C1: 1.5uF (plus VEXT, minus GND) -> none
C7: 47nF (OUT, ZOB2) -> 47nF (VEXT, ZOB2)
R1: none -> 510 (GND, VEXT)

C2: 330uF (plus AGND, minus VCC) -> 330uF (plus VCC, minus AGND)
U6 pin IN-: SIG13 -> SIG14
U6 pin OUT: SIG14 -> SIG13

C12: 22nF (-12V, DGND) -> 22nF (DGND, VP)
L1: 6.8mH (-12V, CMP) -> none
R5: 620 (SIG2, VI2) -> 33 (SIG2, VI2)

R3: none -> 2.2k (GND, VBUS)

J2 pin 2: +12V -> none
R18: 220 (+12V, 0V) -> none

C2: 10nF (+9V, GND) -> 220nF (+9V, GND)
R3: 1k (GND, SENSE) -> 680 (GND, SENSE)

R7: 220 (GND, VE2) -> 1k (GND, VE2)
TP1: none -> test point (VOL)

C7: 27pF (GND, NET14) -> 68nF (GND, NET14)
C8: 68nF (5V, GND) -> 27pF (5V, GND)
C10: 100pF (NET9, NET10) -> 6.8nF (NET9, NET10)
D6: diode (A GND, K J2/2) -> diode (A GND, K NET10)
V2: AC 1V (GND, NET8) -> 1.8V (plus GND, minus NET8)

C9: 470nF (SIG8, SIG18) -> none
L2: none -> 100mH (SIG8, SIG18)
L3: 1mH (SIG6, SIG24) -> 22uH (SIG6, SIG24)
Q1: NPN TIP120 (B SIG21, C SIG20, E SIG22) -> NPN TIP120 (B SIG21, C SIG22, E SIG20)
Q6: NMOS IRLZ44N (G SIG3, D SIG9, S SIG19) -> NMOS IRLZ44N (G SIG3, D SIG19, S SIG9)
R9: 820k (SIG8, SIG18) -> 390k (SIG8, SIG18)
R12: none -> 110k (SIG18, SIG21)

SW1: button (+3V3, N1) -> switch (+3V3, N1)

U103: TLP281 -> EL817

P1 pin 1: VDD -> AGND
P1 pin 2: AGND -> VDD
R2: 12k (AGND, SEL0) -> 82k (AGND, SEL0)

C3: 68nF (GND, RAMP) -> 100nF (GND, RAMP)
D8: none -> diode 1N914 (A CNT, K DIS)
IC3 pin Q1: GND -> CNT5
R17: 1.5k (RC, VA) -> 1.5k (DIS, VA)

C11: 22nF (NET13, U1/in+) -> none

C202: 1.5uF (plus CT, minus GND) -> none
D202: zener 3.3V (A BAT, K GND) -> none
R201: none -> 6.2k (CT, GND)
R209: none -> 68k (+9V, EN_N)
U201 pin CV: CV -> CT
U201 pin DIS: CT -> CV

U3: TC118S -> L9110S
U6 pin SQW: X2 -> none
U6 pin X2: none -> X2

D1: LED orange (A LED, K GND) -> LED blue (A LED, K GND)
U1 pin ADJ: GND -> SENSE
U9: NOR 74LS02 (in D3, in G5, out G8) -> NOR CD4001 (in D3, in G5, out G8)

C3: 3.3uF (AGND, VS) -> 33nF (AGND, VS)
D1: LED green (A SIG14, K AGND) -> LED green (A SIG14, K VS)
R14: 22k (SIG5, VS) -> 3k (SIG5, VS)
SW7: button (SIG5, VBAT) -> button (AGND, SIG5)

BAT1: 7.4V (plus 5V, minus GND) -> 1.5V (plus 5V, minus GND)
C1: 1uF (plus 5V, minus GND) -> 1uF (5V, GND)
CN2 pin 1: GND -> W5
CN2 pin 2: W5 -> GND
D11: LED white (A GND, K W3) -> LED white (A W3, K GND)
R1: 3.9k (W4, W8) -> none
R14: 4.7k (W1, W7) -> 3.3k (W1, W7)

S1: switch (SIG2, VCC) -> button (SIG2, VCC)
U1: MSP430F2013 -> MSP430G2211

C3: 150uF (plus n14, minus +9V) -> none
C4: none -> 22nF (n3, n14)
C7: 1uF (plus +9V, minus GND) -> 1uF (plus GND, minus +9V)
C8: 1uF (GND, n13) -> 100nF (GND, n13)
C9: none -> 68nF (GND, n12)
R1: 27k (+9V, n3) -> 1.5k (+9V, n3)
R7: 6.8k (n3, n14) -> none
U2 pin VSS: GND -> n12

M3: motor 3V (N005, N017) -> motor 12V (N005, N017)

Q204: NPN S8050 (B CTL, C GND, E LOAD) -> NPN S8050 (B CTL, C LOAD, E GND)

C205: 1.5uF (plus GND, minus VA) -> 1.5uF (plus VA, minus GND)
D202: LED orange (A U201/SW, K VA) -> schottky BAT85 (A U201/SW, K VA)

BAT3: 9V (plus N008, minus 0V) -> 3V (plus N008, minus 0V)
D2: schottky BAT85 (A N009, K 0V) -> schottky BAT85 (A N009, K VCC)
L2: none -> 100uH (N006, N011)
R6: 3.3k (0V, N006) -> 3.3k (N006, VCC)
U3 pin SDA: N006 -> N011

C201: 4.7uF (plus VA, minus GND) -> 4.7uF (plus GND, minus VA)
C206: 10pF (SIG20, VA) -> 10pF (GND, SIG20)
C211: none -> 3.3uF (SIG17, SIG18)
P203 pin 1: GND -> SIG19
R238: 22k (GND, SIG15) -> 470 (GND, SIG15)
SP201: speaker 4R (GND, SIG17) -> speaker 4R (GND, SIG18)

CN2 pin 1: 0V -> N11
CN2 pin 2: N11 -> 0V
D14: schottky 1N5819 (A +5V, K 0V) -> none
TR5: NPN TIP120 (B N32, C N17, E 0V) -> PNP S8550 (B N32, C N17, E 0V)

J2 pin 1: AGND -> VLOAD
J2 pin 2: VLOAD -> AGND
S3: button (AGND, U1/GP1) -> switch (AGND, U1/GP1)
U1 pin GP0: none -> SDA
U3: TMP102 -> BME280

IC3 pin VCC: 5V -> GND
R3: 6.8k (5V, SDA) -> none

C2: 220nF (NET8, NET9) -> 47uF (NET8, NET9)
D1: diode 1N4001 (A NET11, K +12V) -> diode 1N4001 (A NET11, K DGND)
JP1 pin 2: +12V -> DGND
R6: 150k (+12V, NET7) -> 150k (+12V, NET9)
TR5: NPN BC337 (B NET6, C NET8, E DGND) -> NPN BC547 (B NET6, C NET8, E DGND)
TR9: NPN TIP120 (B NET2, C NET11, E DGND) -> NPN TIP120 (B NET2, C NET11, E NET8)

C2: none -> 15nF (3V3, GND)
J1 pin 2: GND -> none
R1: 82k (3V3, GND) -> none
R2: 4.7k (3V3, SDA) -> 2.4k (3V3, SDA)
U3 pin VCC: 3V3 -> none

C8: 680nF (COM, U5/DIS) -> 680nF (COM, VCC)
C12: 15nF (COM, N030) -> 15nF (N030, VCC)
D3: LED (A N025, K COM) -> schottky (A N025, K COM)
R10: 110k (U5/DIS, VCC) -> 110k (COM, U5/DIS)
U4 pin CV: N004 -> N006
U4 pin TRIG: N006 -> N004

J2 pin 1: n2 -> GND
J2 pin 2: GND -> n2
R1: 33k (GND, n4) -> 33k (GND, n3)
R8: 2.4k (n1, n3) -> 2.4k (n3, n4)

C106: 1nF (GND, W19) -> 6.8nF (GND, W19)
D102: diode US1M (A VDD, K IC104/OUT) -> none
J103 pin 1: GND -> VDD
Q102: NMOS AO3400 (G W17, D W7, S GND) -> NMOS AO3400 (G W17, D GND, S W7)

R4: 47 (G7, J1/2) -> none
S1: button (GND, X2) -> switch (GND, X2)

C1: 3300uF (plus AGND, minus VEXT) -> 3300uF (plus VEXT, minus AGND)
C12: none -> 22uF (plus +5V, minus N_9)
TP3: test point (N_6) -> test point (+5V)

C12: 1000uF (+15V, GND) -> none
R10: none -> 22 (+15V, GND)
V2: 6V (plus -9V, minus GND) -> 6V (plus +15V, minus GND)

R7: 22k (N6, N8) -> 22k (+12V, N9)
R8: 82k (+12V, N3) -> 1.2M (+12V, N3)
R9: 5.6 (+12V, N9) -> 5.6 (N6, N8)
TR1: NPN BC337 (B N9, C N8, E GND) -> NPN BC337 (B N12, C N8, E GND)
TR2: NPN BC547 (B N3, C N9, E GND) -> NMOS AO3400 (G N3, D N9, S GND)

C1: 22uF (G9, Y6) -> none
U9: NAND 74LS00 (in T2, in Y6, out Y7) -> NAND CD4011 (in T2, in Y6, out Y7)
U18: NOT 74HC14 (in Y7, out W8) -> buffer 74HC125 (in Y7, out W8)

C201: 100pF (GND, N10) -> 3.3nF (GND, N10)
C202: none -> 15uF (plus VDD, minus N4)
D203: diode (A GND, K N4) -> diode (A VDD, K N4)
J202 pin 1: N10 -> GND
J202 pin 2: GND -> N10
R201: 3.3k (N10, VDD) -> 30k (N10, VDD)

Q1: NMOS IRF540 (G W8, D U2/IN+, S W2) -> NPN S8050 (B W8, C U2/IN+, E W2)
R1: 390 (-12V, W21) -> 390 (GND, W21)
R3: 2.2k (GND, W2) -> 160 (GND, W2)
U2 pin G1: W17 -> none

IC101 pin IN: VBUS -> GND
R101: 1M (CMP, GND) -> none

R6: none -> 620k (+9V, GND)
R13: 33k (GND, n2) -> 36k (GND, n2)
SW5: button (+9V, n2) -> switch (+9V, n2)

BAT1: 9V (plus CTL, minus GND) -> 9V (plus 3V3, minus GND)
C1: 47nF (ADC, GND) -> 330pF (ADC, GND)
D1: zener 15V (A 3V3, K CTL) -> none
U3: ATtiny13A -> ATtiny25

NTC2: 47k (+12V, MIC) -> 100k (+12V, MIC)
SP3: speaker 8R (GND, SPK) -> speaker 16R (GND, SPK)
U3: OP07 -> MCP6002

■ Exercise
Every line from the line containing "R8: 2.4k (n1, n3) -> 2.4k (n3, n4)" through the line containing "R10: none -> 22 (+15V, GND)" in the records above must be retyped exactly. Leave out the rest.

■ Written response
R8: 2.4k (n1, n3) -> 2.4k (n3, n4)

C106: 1nF (GND, W19) -> 6.8nF (GND, W19)
D102: diode US1M (A VDD, K IC104/OUT) -> none
J103 pin 1: GND -> VDD
Q102: NMOS AO3400 (G W17, D W7, S GND) -> NMOS AO3400 (G W17, D GND, S W7)

R4: 47 (G7, J1/2) -> none
S1: button (GND, X2) -> switch (GND, X2)

C1: 3300uF (plus AGND, minus VEXT) -> 3300uF (plus VEXT, minus AGND)
C12: none -> 22uF (plus +5V, minus N_9)
TP3: test point (N_6) -> test point (+5V)

C12: 1000uF (+15V, GND) -> none
R10: none -> 22 (+15V, GND)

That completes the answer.